== PROBLEM TO SOLVE ==
Every line of the data that includes "left" should be copied out.

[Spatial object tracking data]
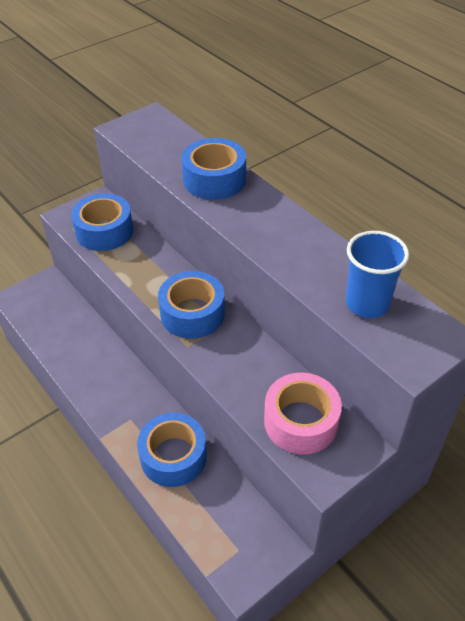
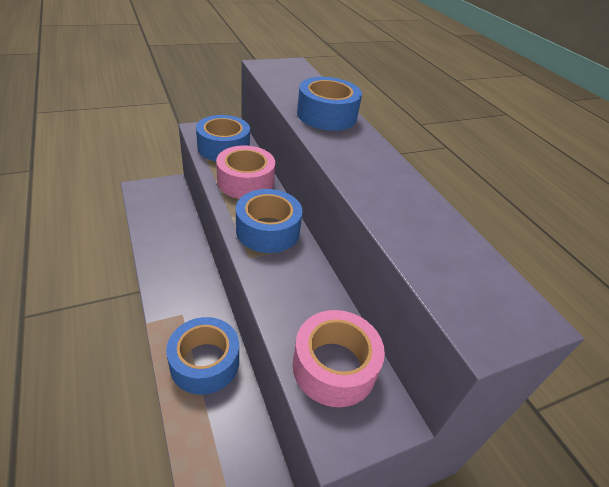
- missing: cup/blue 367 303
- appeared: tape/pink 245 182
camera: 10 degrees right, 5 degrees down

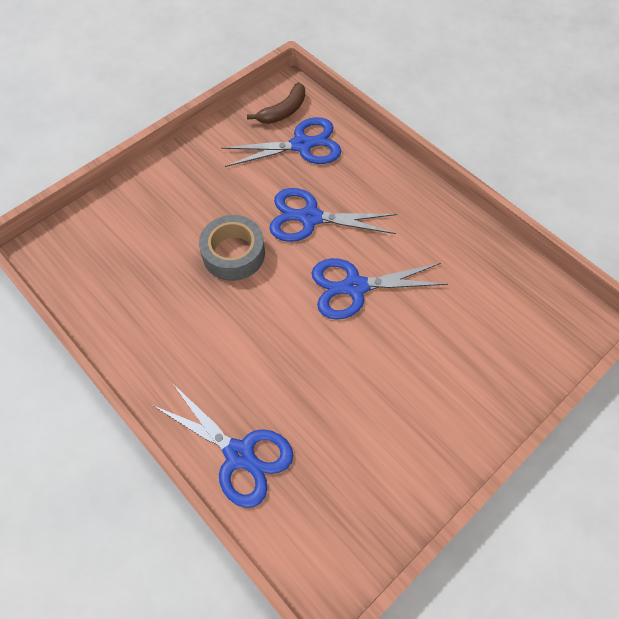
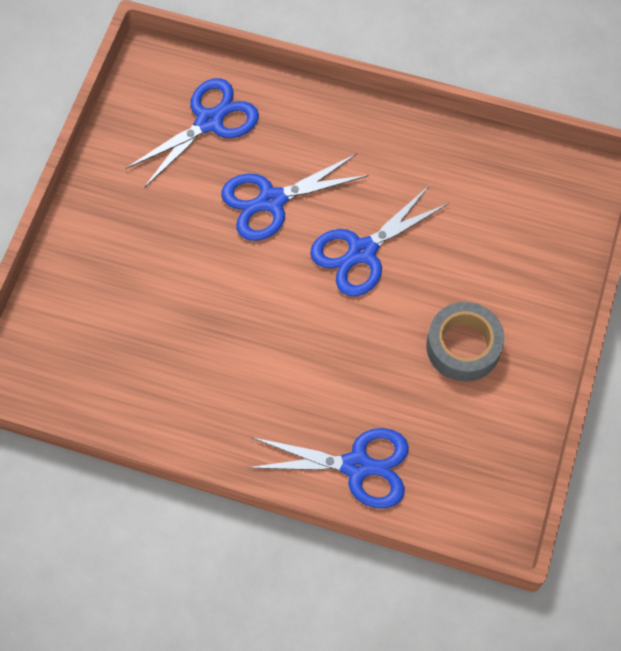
- missing: banana/brown 283 111
- relocated: tape/grey 233 254 to 463 346
camera: 30 degrees left, 5 degrees up

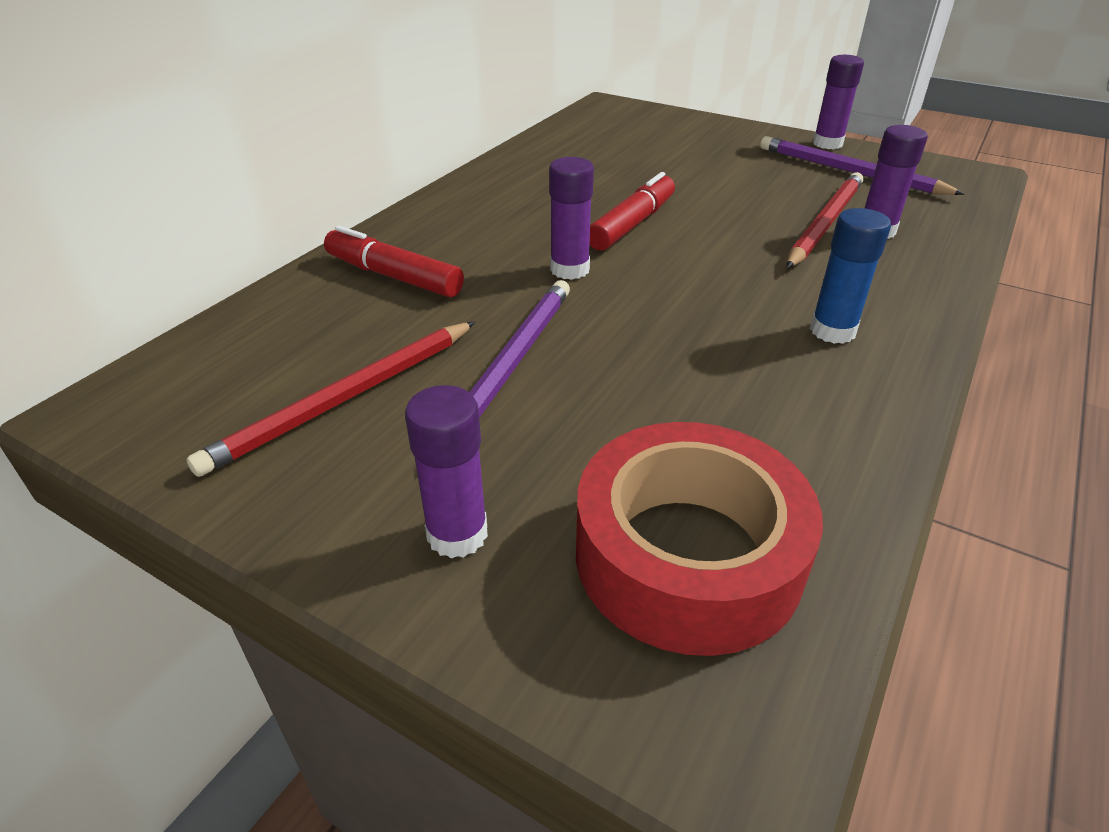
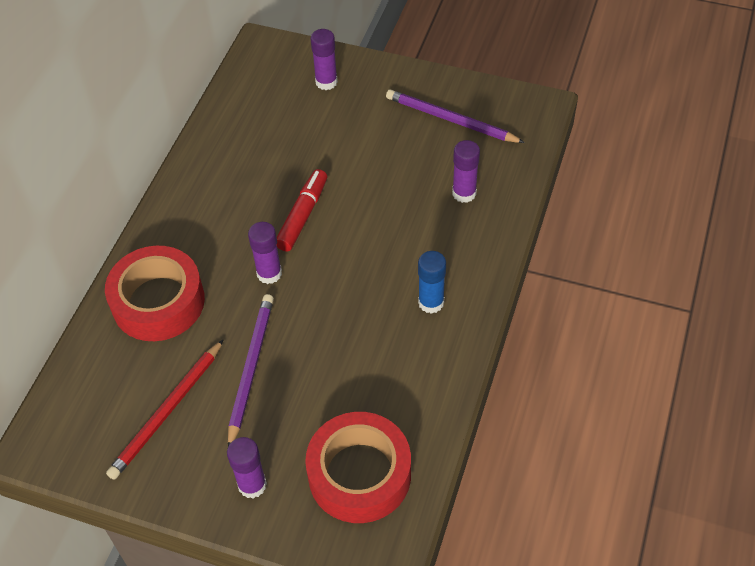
- missing: pencil/red 824 224
- relocated: glue stick/purple 827 144 to 326 82
- exchanged: marker/red 393 276 to tape/red 158 302
camera: 10 degrees left, 15 degrees up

== RESULT FOR THIS TASK ==
camera: 30 degrees left, 5 degrees up
camera: 10 degrees left, 15 degrees up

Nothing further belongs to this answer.